((

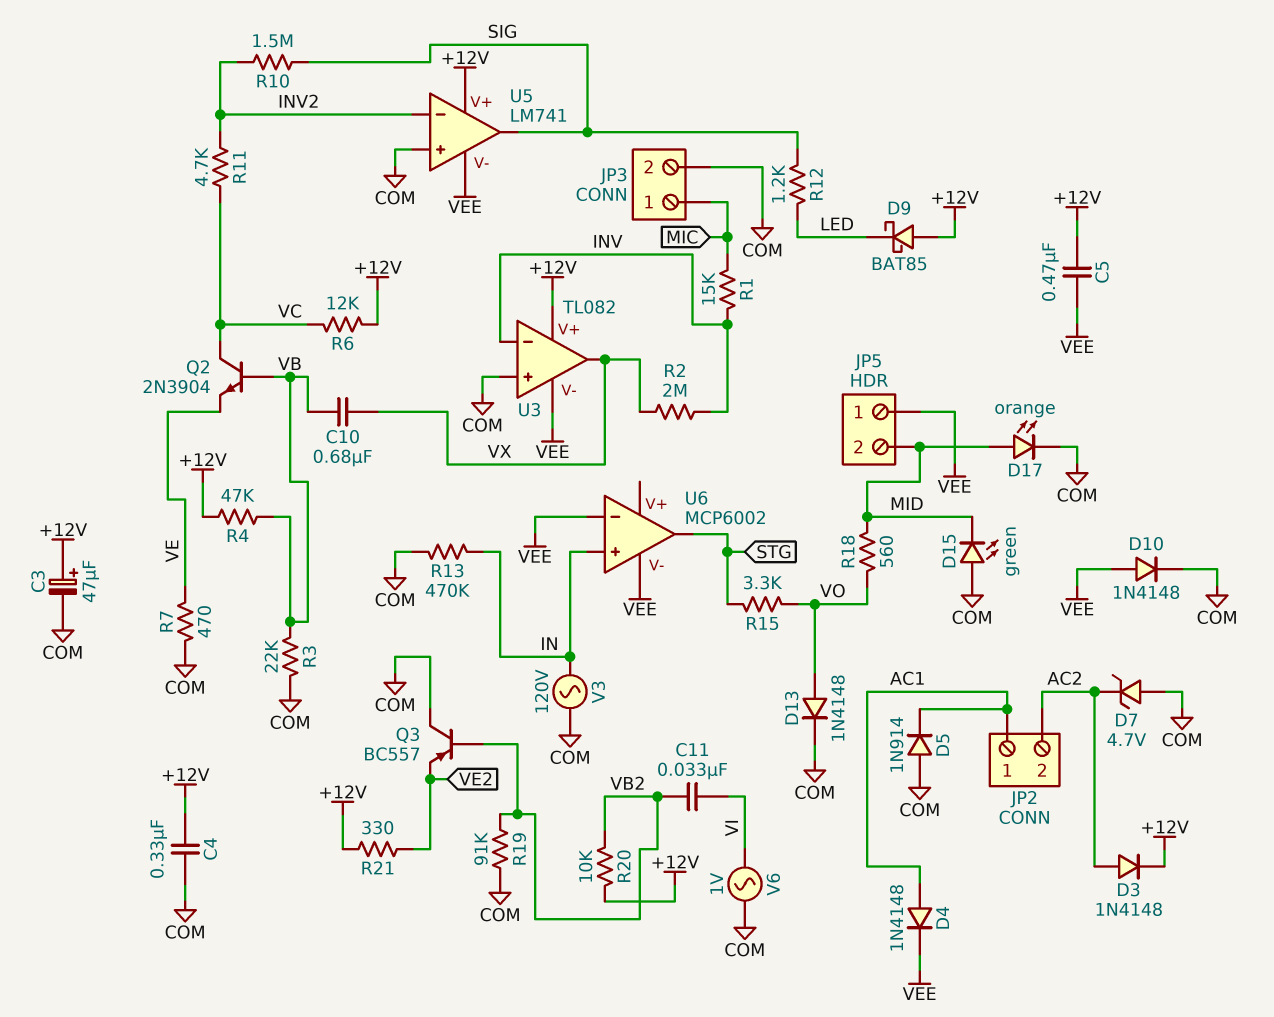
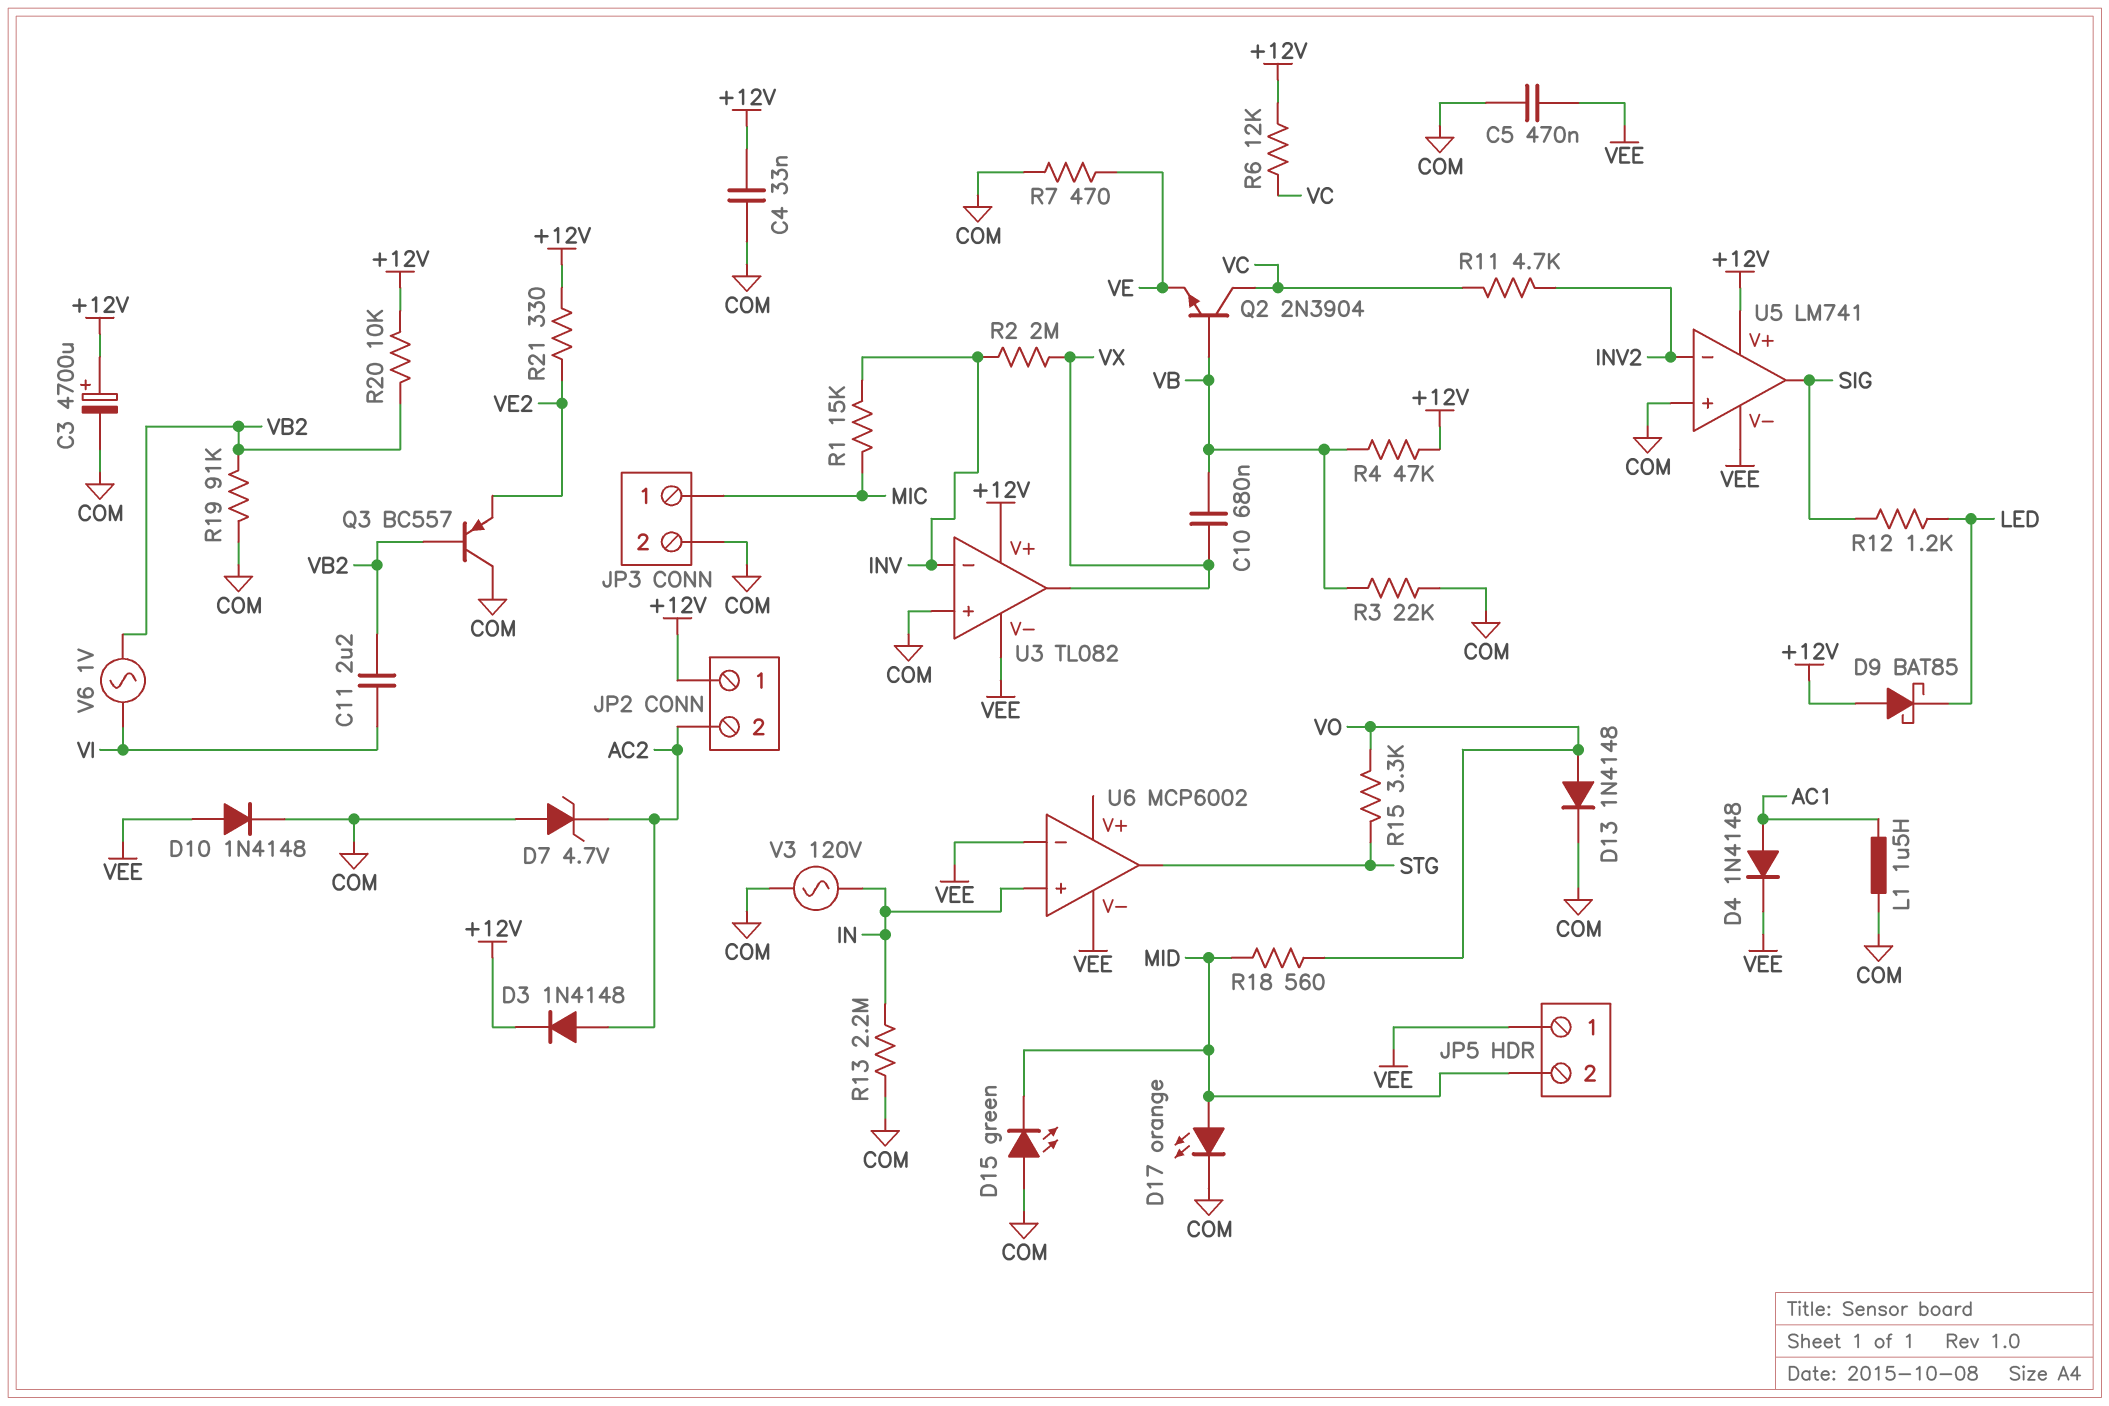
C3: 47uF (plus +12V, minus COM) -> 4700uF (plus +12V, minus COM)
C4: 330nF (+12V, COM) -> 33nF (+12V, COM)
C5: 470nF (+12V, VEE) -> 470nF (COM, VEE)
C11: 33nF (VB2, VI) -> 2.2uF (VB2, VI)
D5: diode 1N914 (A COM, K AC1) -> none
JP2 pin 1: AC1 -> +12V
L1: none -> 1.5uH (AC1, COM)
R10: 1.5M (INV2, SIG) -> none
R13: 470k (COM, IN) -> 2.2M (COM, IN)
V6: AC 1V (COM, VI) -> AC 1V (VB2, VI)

))
((

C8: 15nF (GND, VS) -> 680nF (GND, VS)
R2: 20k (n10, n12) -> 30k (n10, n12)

))
((

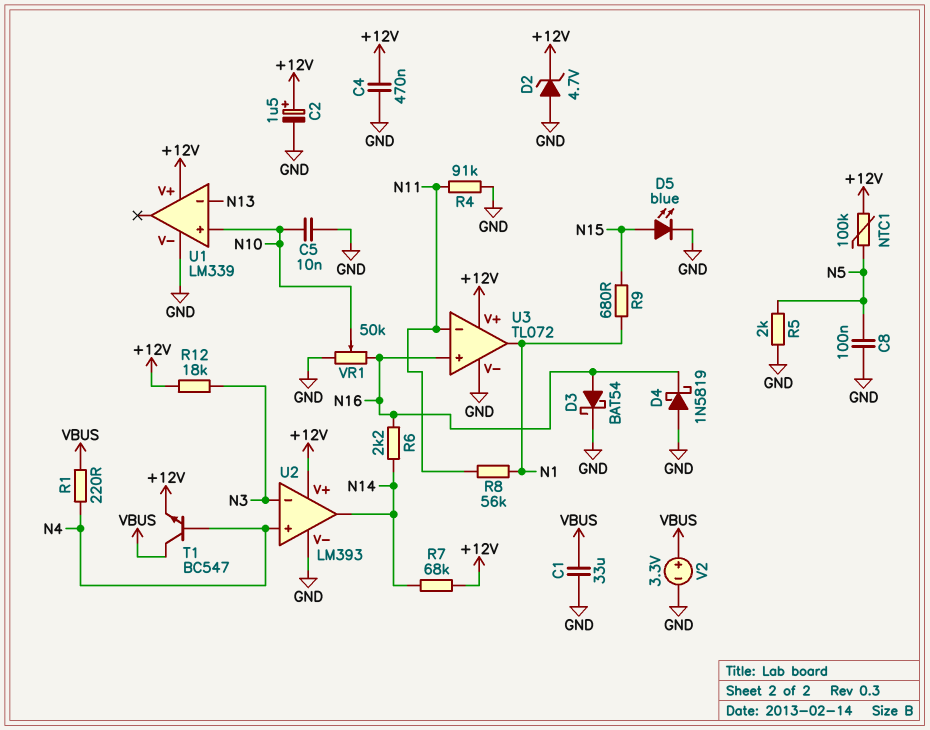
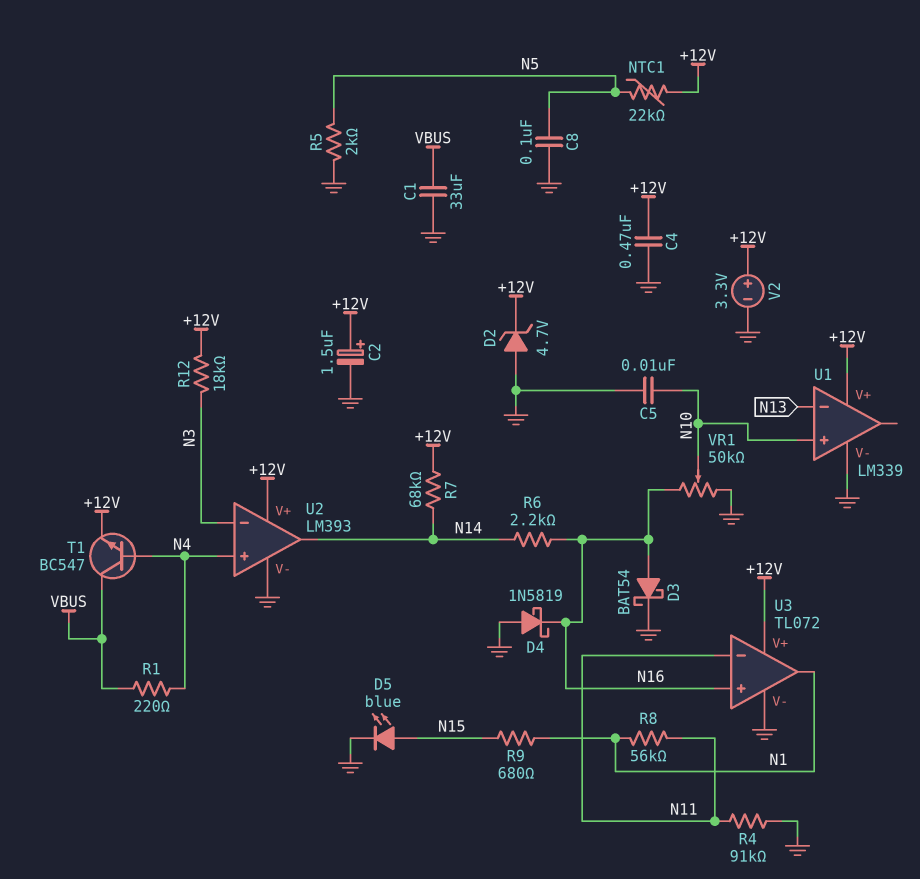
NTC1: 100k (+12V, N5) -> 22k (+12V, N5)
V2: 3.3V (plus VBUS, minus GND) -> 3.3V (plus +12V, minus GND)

))

> Brief:
Please find how many lines of the entries above include the string "plus", giving the number and nothing else.

> Answer to this task:
2